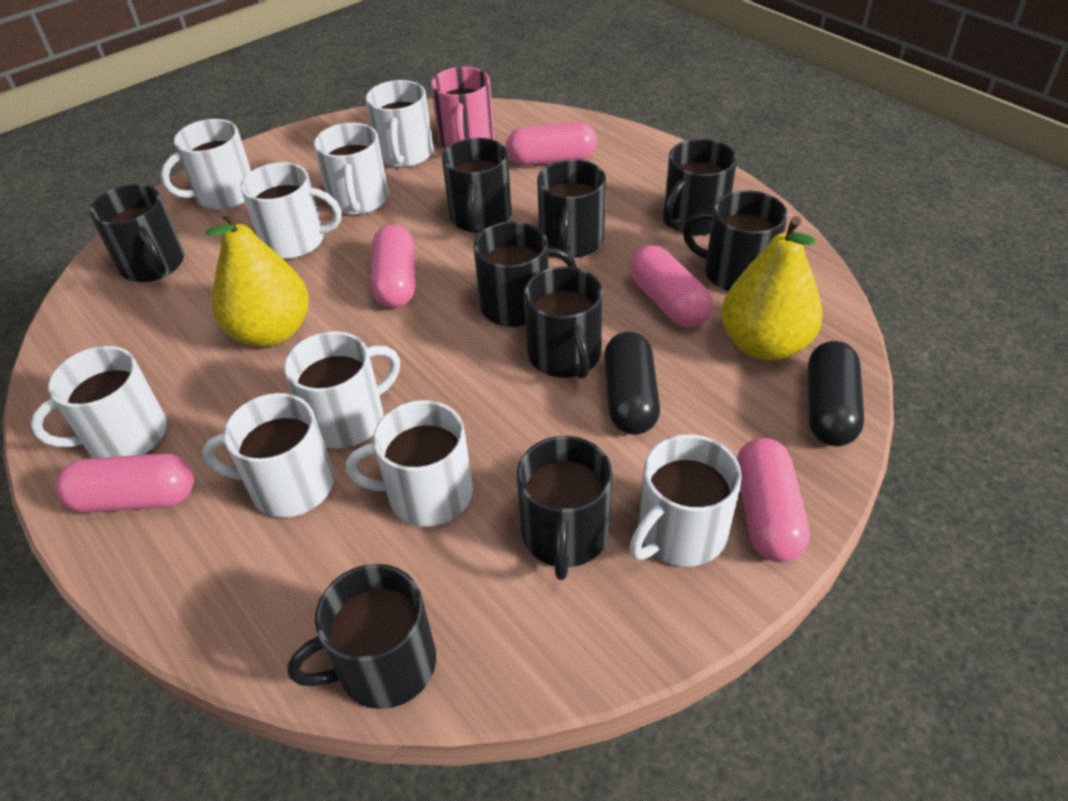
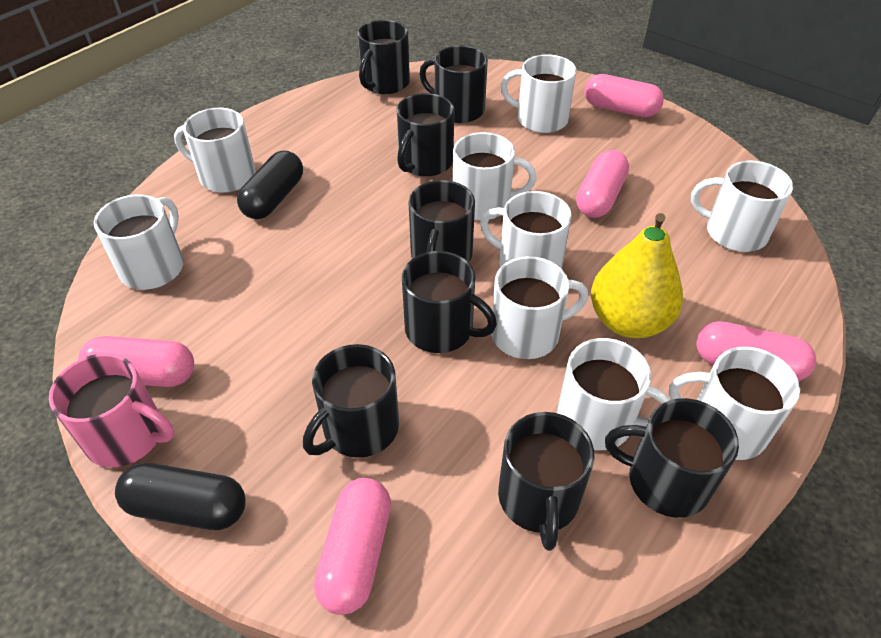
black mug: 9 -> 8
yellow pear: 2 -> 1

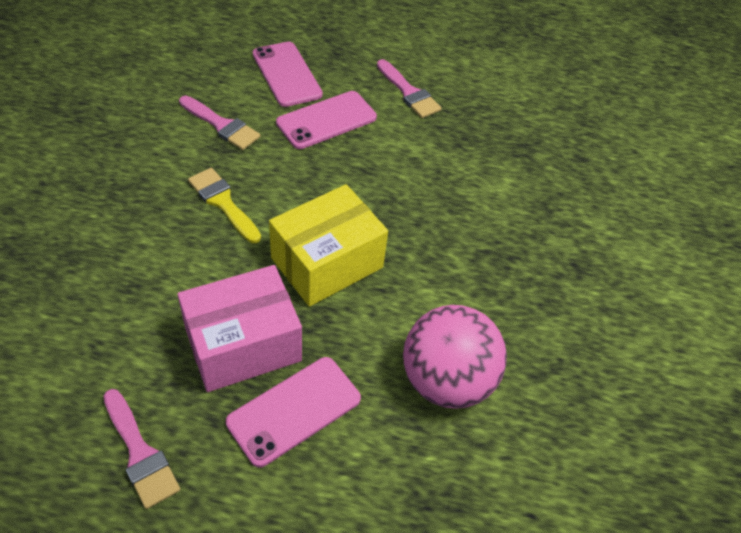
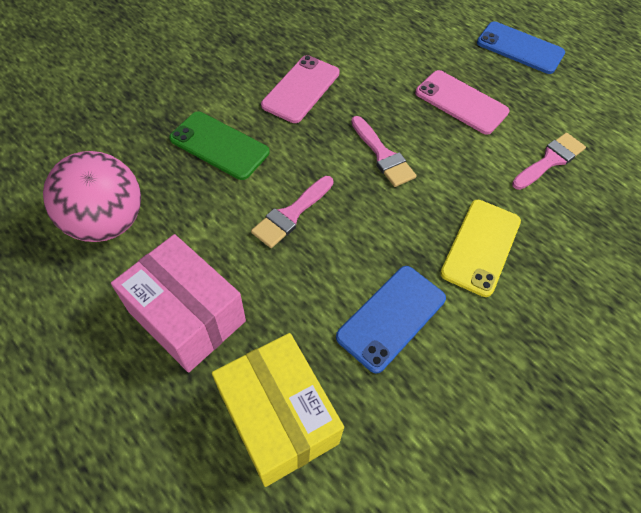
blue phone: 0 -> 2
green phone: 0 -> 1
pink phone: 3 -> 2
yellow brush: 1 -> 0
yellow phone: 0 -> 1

Instructions for the task: Everything in the listing except the pictures must come back exactly as written.

Your response:
black mug: 9 -> 8
yellow pear: 2 -> 1

blue phone: 0 -> 2
green phone: 0 -> 1
pink phone: 3 -> 2
yellow brush: 1 -> 0
yellow phone: 0 -> 1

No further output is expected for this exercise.